**Material provided:**
▼
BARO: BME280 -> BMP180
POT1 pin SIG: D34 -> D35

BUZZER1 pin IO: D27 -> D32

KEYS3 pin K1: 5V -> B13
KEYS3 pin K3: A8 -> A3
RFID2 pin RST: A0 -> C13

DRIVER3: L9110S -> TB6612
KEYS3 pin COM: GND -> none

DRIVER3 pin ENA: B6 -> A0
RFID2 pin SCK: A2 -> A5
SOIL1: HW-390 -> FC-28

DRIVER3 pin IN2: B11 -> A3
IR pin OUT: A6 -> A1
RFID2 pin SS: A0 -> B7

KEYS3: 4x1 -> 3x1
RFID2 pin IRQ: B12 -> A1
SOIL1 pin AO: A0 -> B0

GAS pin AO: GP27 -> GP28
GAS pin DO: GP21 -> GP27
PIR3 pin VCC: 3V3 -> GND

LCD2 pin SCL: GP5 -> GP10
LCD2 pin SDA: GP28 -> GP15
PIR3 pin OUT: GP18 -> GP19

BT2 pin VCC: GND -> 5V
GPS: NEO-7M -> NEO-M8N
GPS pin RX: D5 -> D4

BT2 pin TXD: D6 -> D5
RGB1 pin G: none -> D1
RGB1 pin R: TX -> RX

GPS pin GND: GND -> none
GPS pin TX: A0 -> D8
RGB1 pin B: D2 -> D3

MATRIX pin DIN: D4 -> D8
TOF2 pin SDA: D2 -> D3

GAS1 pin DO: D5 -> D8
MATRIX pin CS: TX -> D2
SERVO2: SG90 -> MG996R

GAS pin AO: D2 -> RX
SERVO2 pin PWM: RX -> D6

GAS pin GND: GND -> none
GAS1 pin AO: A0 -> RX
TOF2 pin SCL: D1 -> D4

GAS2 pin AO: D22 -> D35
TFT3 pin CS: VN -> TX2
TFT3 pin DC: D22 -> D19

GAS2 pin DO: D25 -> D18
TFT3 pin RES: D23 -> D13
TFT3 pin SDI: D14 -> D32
▲
Read through the entries and copy each line in which "none" appears.

**Completed exercise:**
KEYS3 pin COM: GND -> none
RGB1 pin G: none -> D1
GPS pin GND: GND -> none
GAS pin GND: GND -> none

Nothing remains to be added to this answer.